» **Assigned task**
Transcribe all the records exactly and omit any images they hold.

- Opening Delimiter -

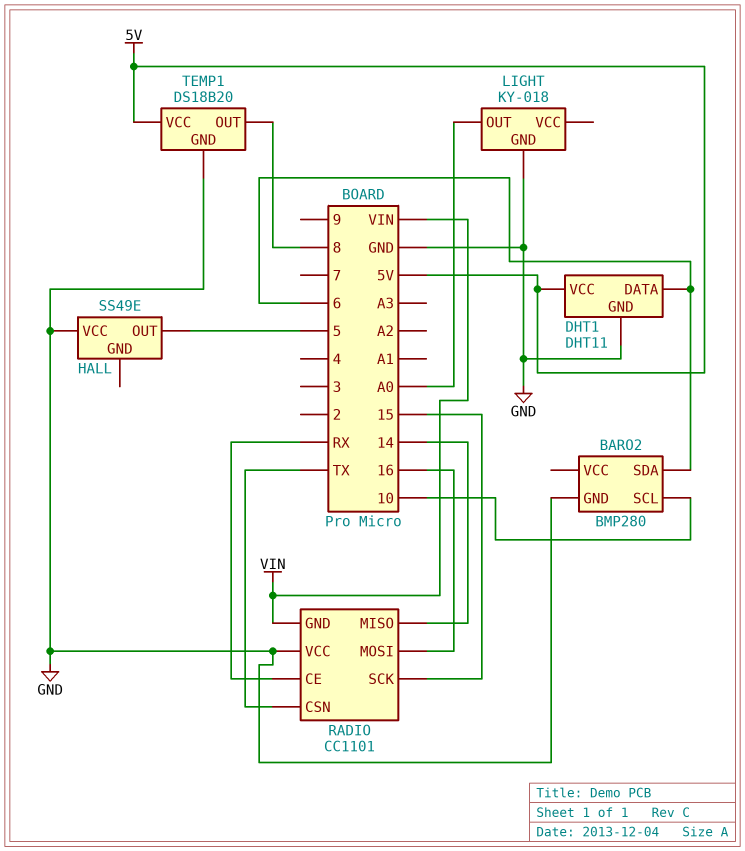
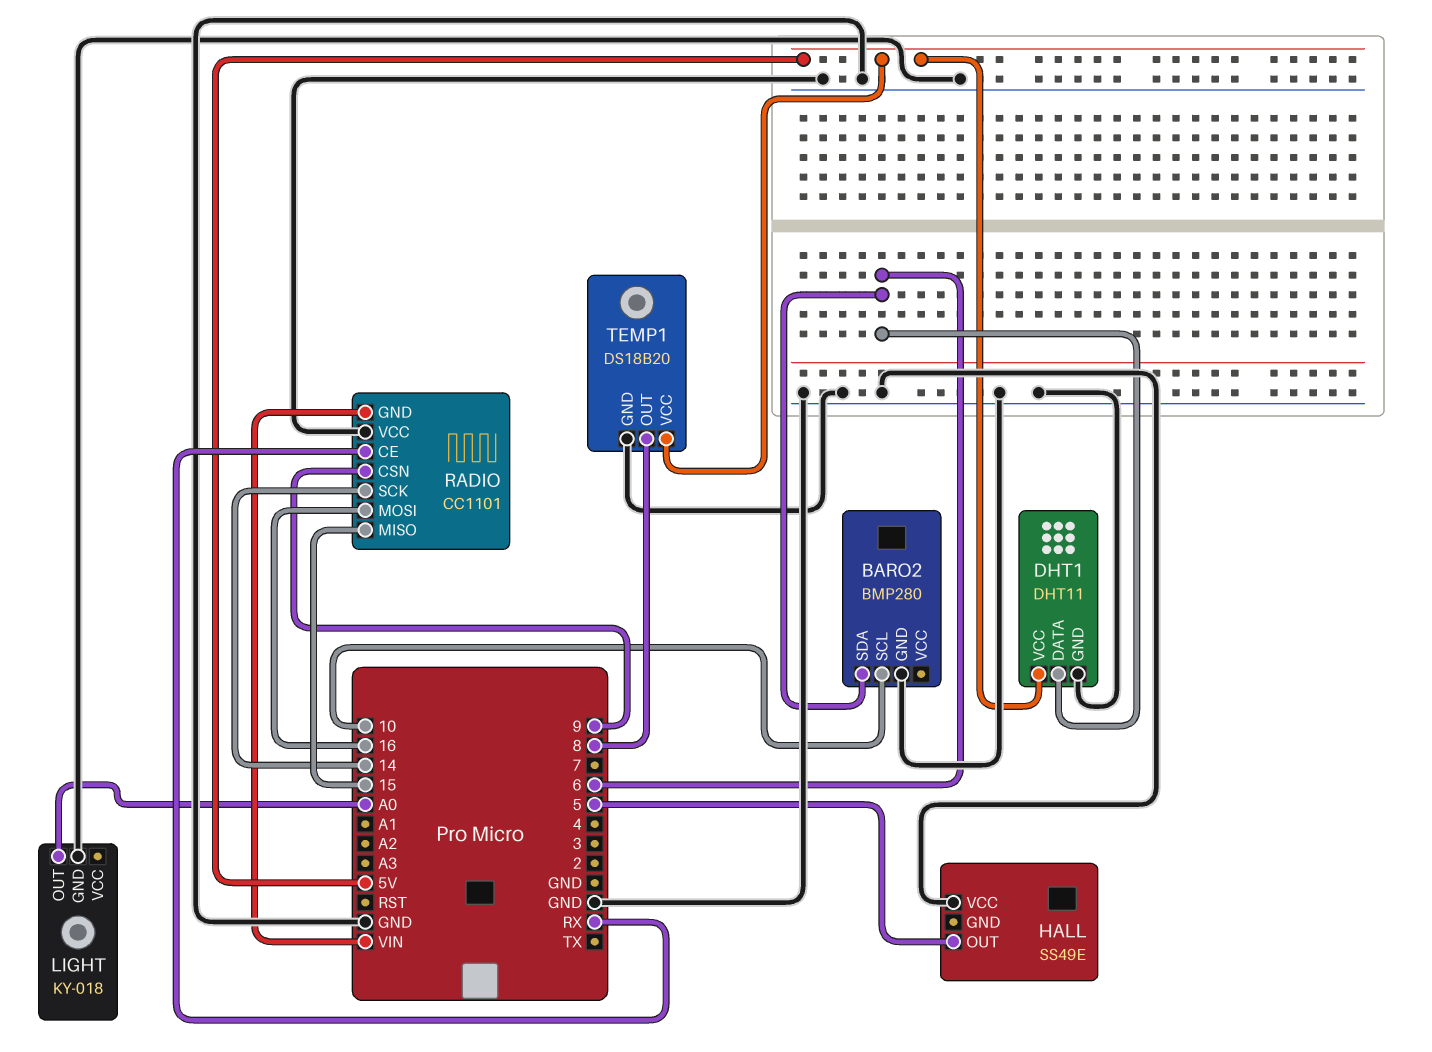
RADIO pin CSN: TX -> 9
RADIO pin MISO: 14 -> 15
RADIO pin SCK: 15 -> 14

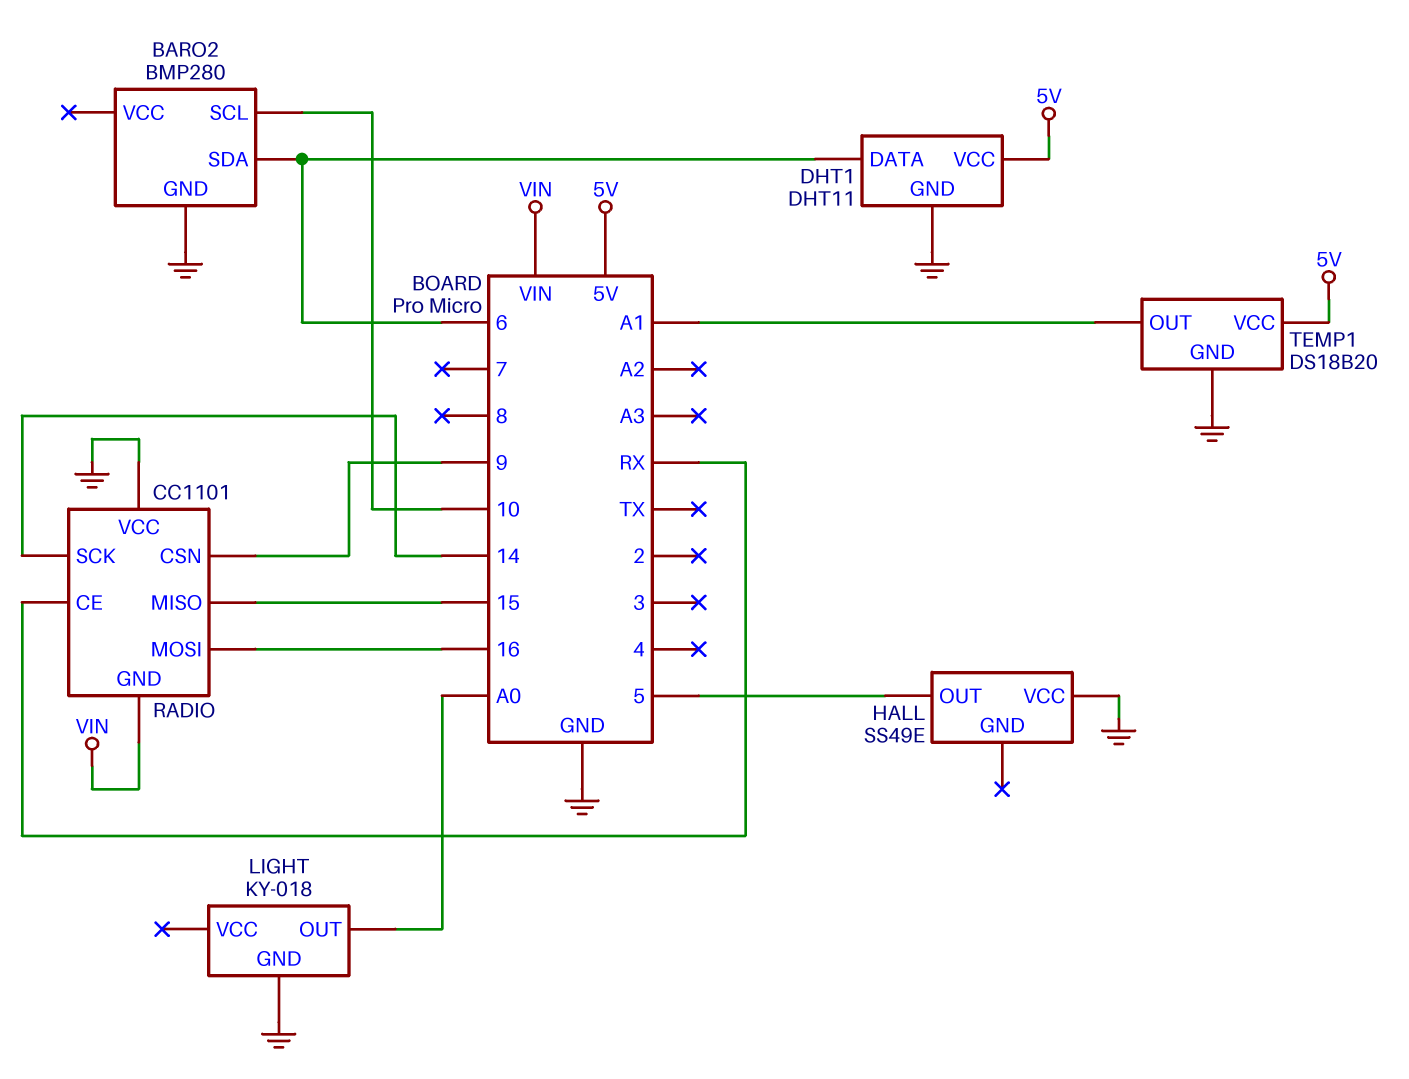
TEMP1 pin OUT: 8 -> A1

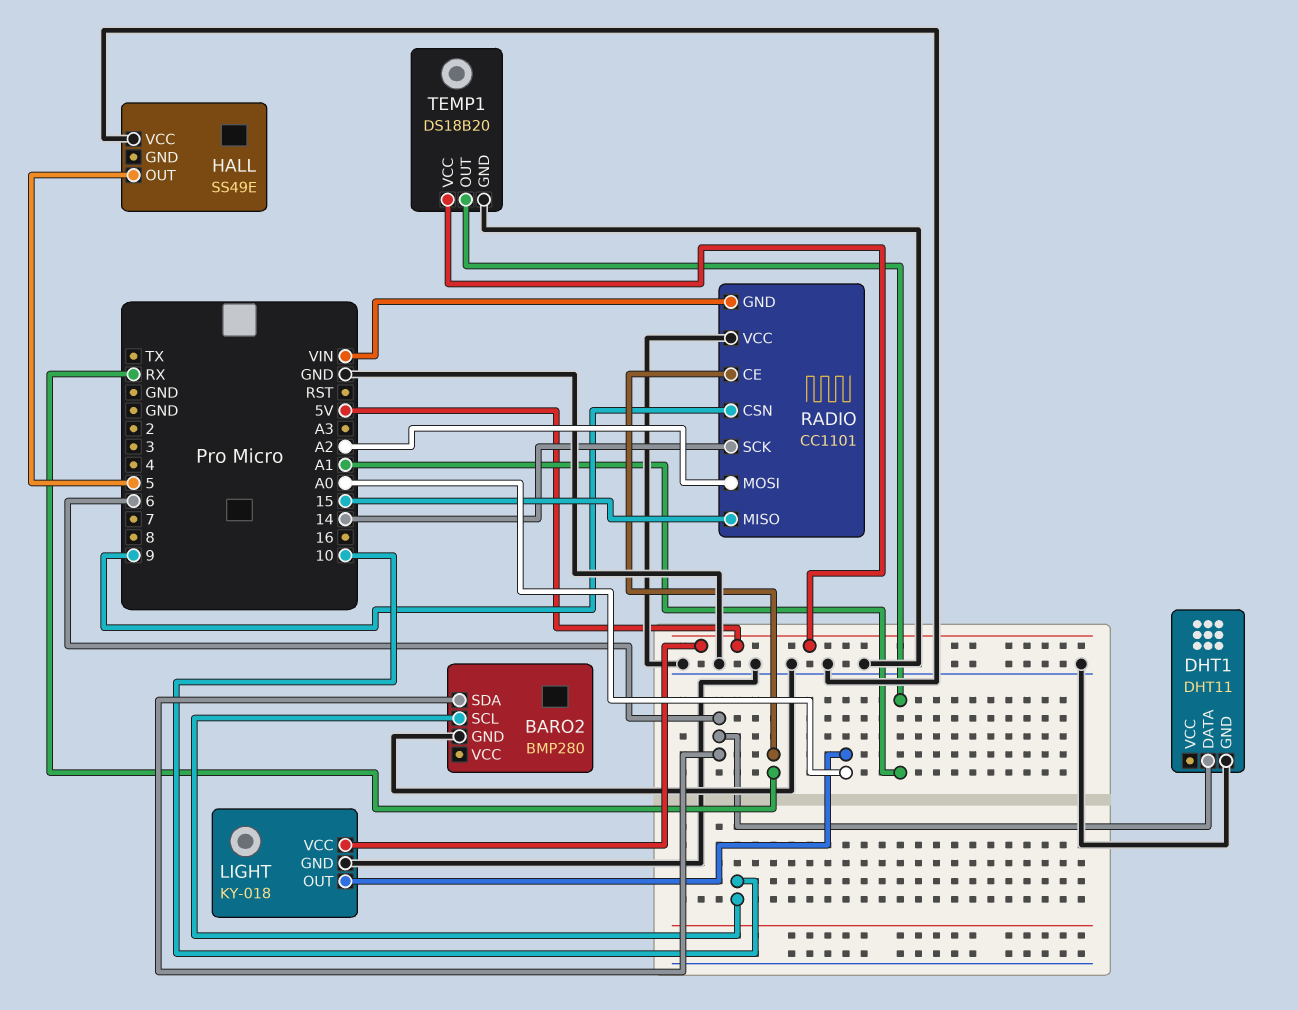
DHT1 pin VCC: 5V -> none
LIGHT pin VCC: none -> 5V
RADIO pin MOSI: 16 -> A2

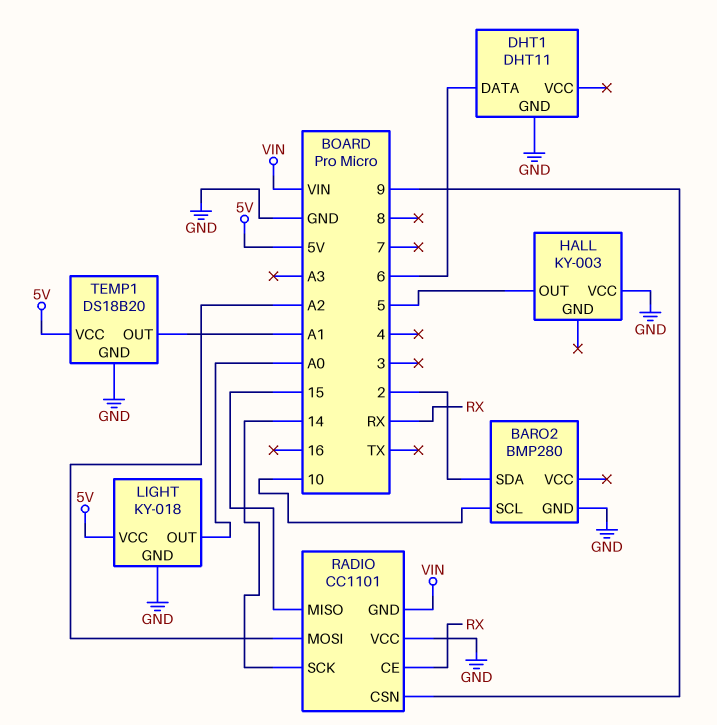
BARO2 pin SDA: 6 -> 2
HALL: SS49E -> KY-003

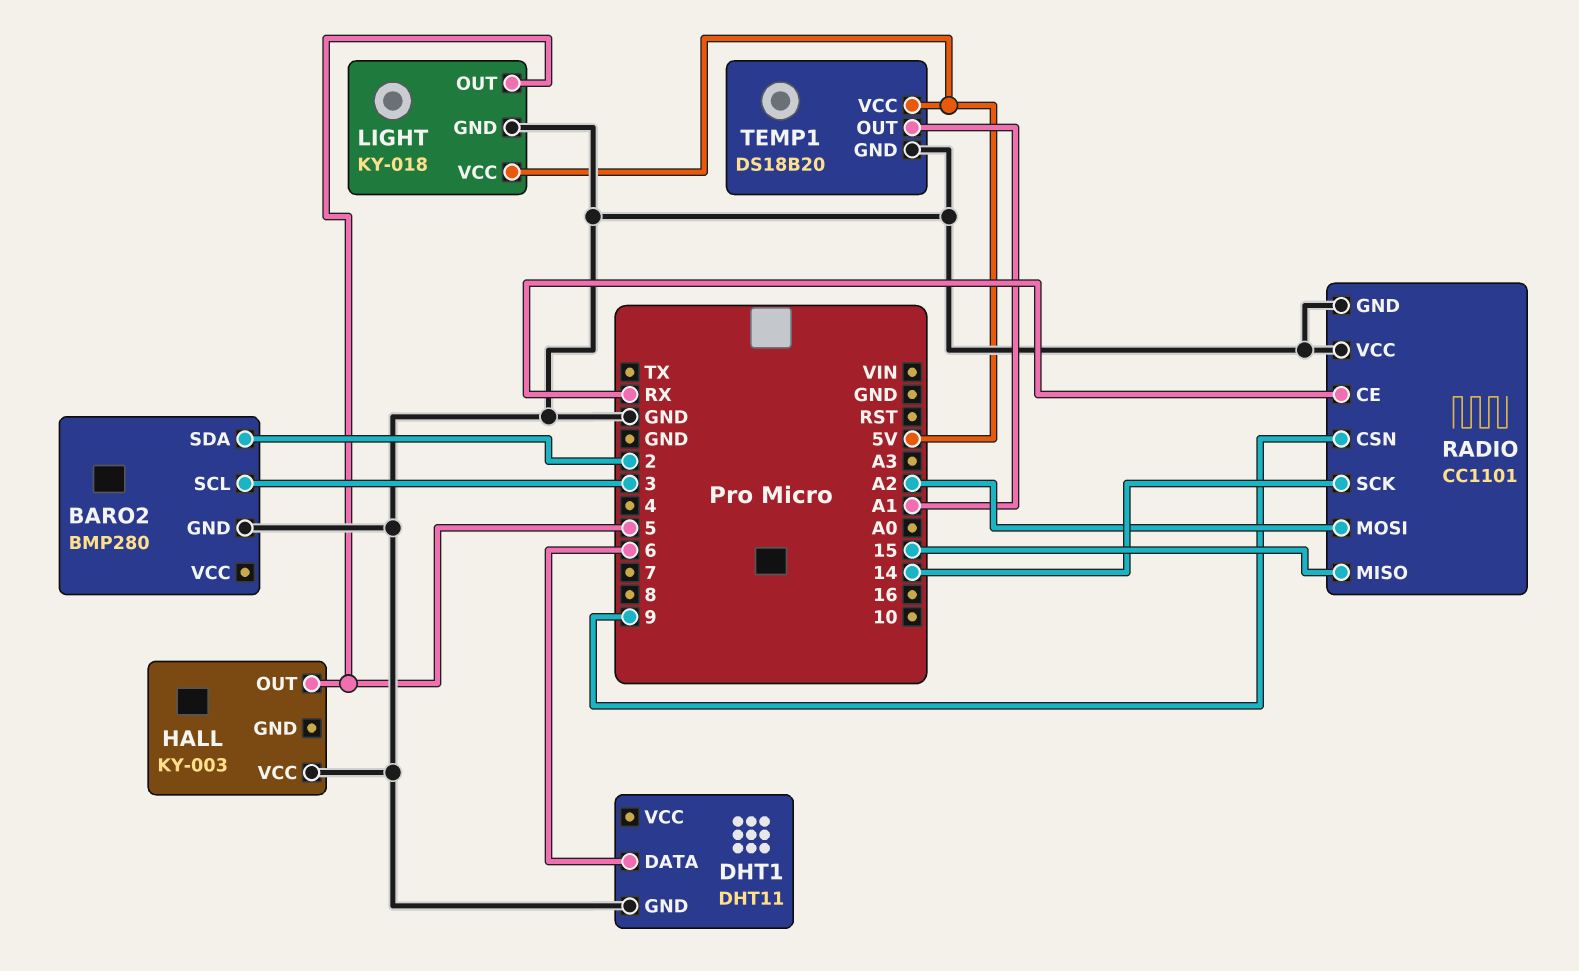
BARO2 pin SCL: 10 -> 3
LIGHT pin OUT: A0 -> 5
RADIO pin GND: VIN -> GND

- Closing Delimiter -

» **Response area**
RADIO pin CSN: TX -> 9
RADIO pin MISO: 14 -> 15
RADIO pin SCK: 15 -> 14

TEMP1 pin OUT: 8 -> A1

DHT1 pin VCC: 5V -> none
LIGHT pin VCC: none -> 5V
RADIO pin MOSI: 16 -> A2

BARO2 pin SDA: 6 -> 2
HALL: SS49E -> KY-003

BARO2 pin SCL: 10 -> 3
LIGHT pin OUT: A0 -> 5
RADIO pin GND: VIN -> GND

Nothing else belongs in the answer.